▸ YOUR TASK
Write out every line below that contains "ellipse".

Segment Open

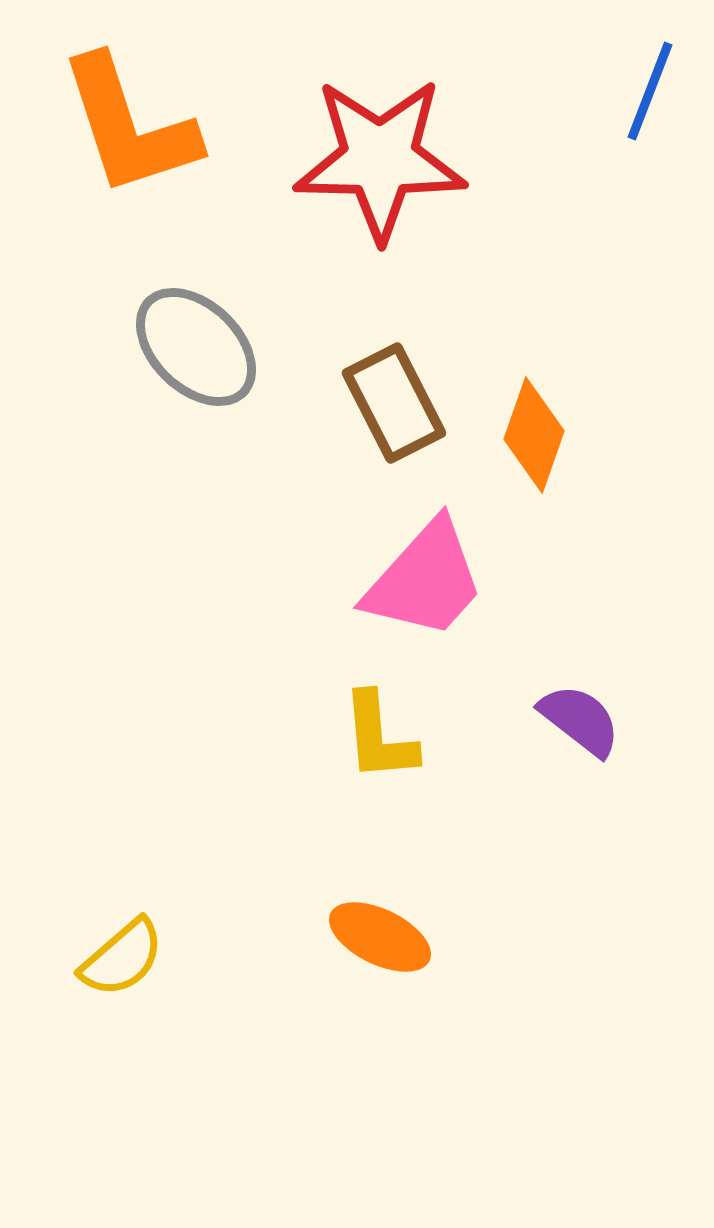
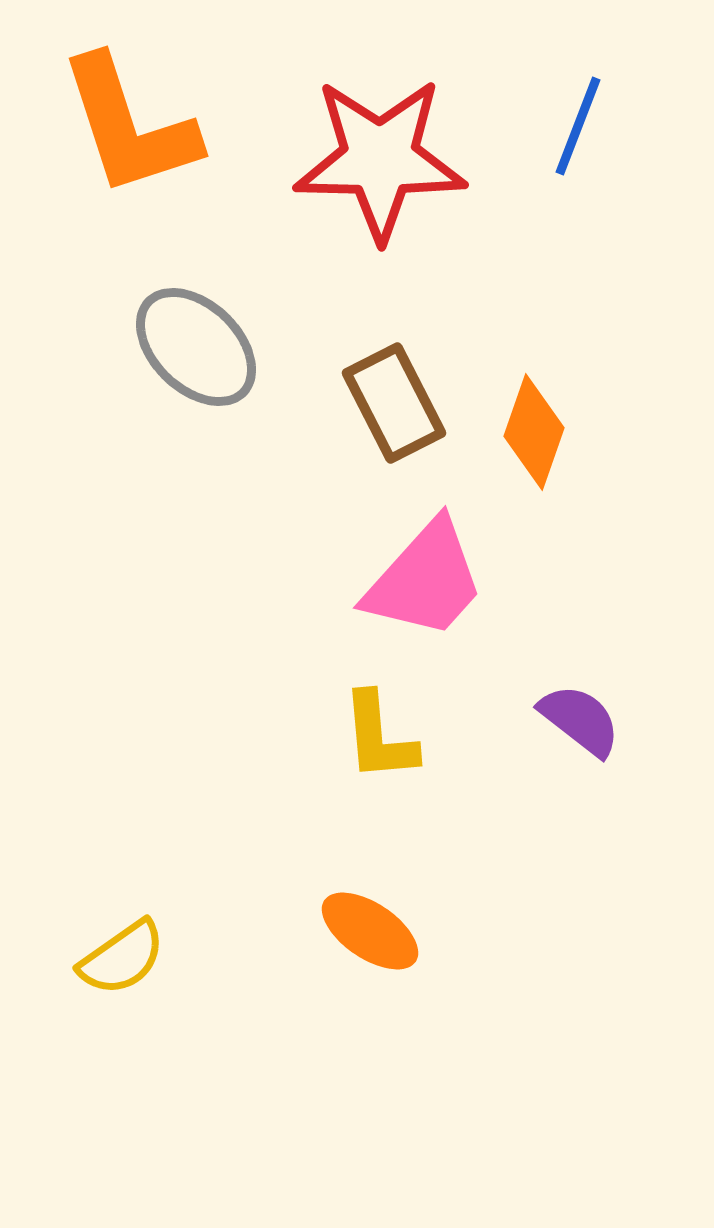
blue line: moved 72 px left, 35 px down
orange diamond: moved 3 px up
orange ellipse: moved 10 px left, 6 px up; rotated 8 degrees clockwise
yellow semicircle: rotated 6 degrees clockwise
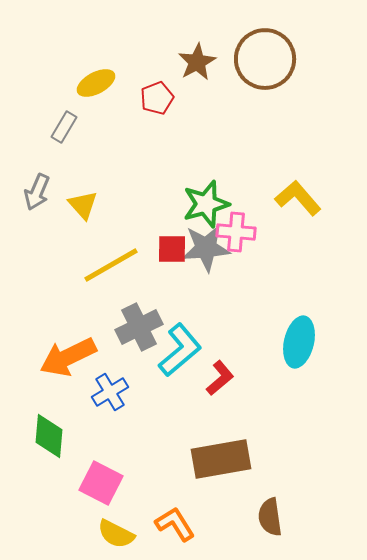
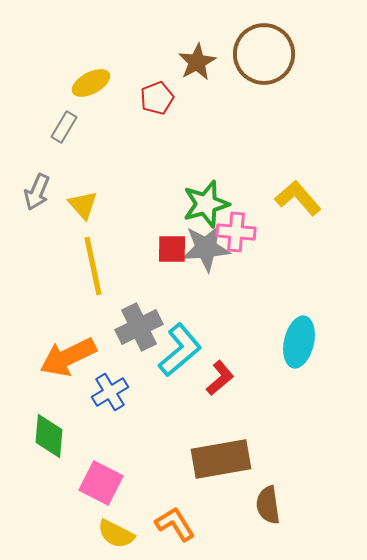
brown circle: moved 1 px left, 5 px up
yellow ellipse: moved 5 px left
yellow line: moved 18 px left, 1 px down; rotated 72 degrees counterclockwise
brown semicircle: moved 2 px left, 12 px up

Segment Closed

▸ FINISHED EXERCISE
orange ellipse: moved 10 px left, 6 px up; rotated 8 degrees clockwise
yellow ellipse: moved 5 px left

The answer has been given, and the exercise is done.